* RECORDS FOR THIS EXERCISE
- - -

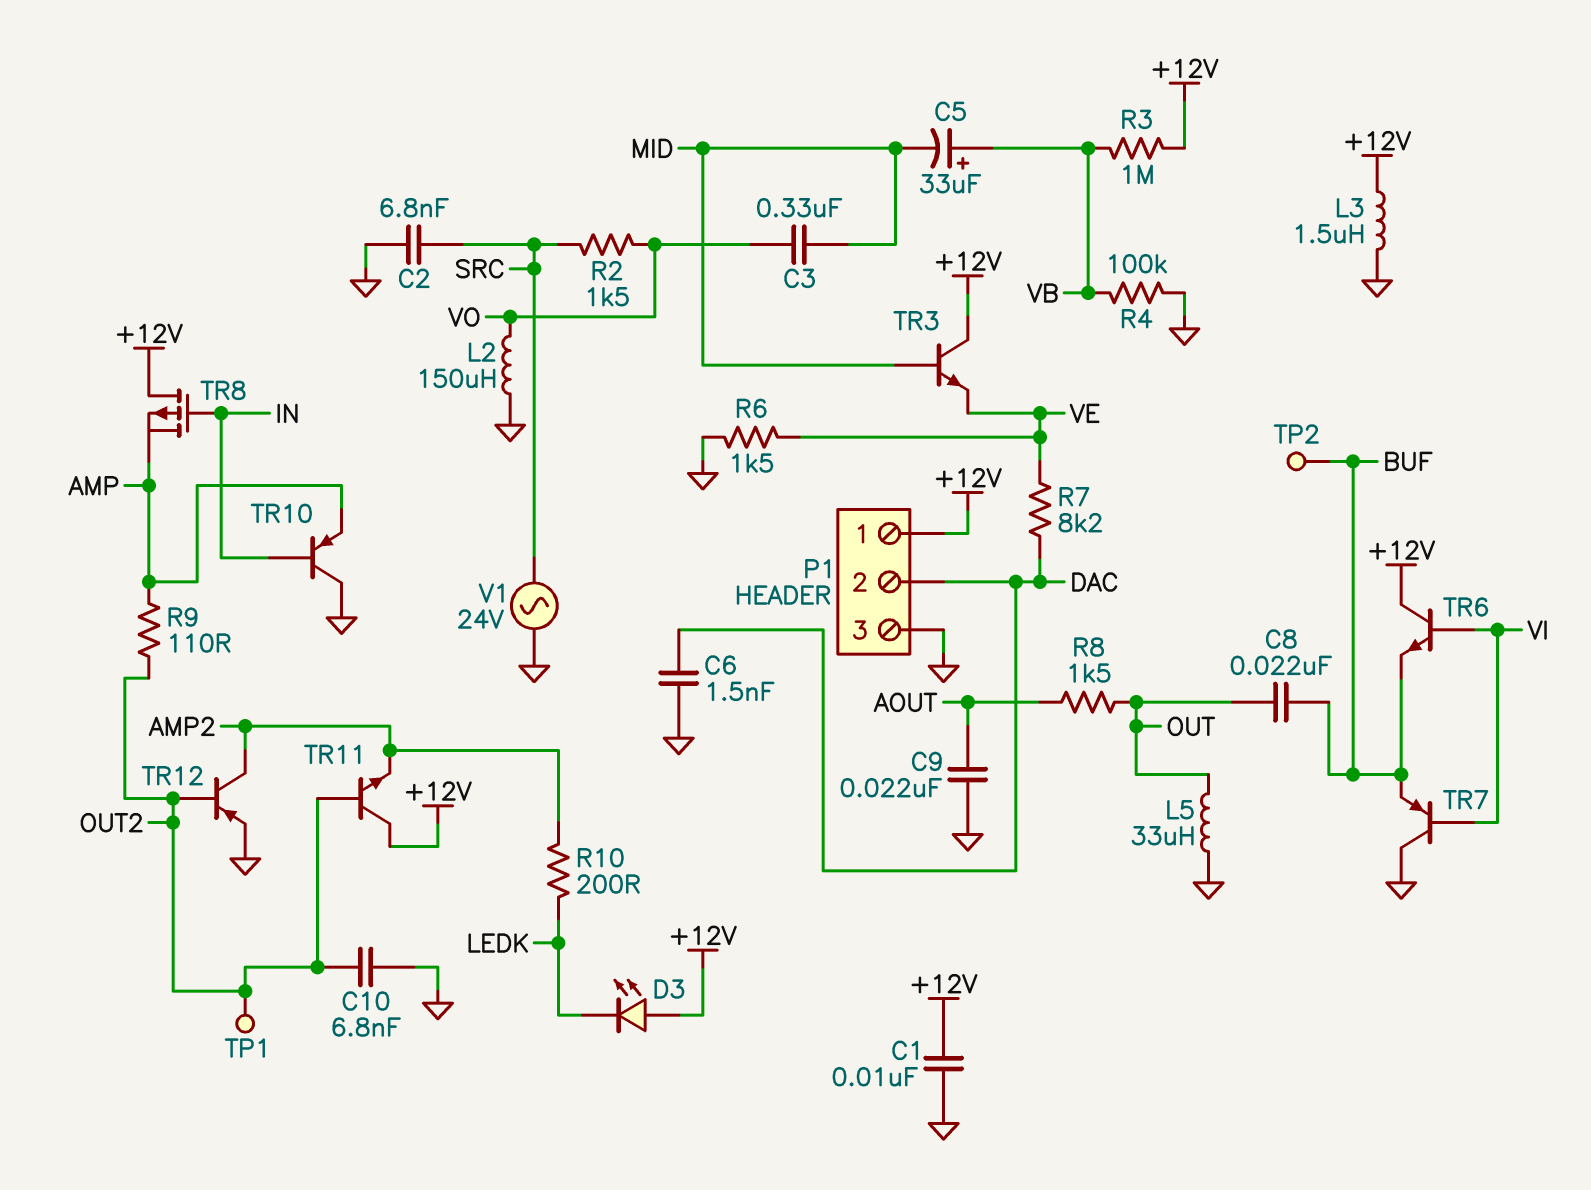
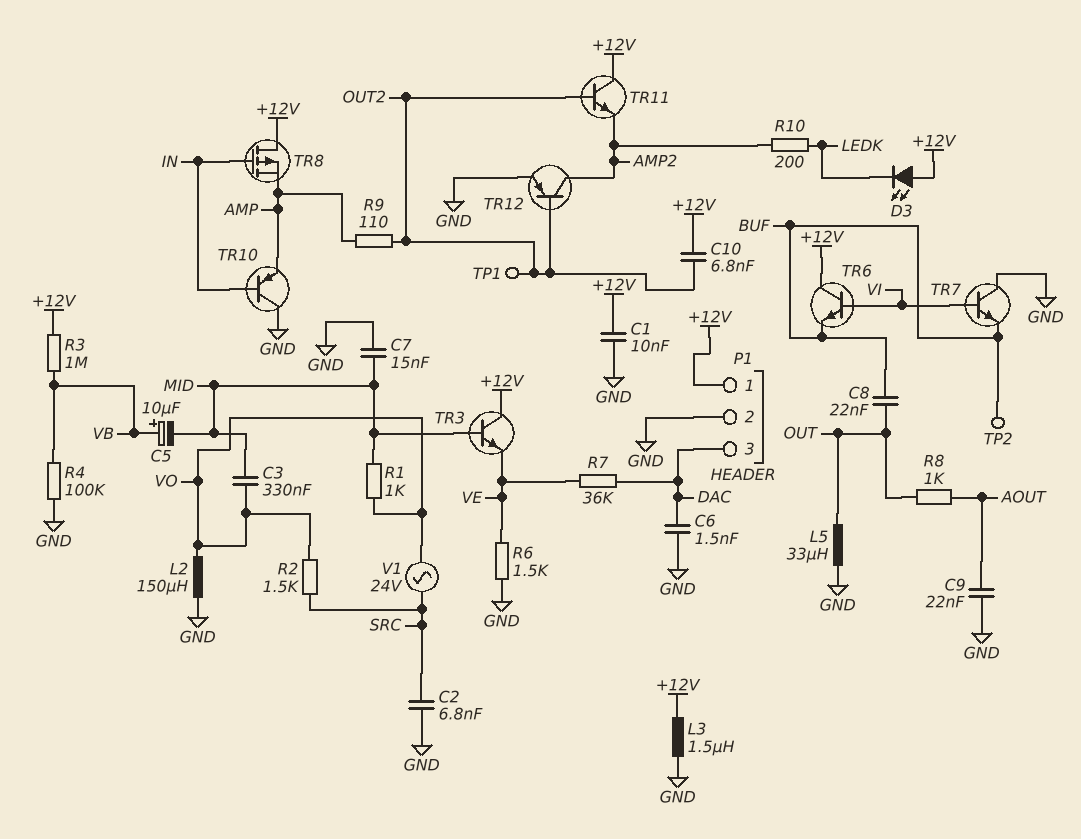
C5: 33uF (plus VB, minus MID) -> 10uF (plus VB, minus MID)
C7: none -> 15nF (GND, MID)
C10: 6.8nF (GND, OUT2) -> 6.8nF (+12V, OUT2)
P1 pin 2: DAC -> GND
P1 pin 3: GND -> DAC
R1: none -> 1k (MID, VO)
R7: 8.2k (DAC, VE) -> 36k (DAC, VE)
R8: 1.5k (AOUT, OUT) -> 1k (AOUT, OUT)
TR7: PNP (B VI, C GND, E BUF) -> NPN (B VI, C GND, E BUF)
V1: AC 24V (GND, SRC) -> AC 24V (SRC, VO)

- - -

Your copy should match the data exactly, apart from the images, which are dropped.

* REPLY
C5: 33uF (plus VB, minus MID) -> 10uF (plus VB, minus MID)
C7: none -> 15nF (GND, MID)
C10: 6.8nF (GND, OUT2) -> 6.8nF (+12V, OUT2)
P1 pin 2: DAC -> GND
P1 pin 3: GND -> DAC
R1: none -> 1k (MID, VO)
R7: 8.2k (DAC, VE) -> 36k (DAC, VE)
R8: 1.5k (AOUT, OUT) -> 1k (AOUT, OUT)
TR7: PNP (B VI, C GND, E BUF) -> NPN (B VI, C GND, E BUF)
V1: AC 24V (GND, SRC) -> AC 24V (SRC, VO)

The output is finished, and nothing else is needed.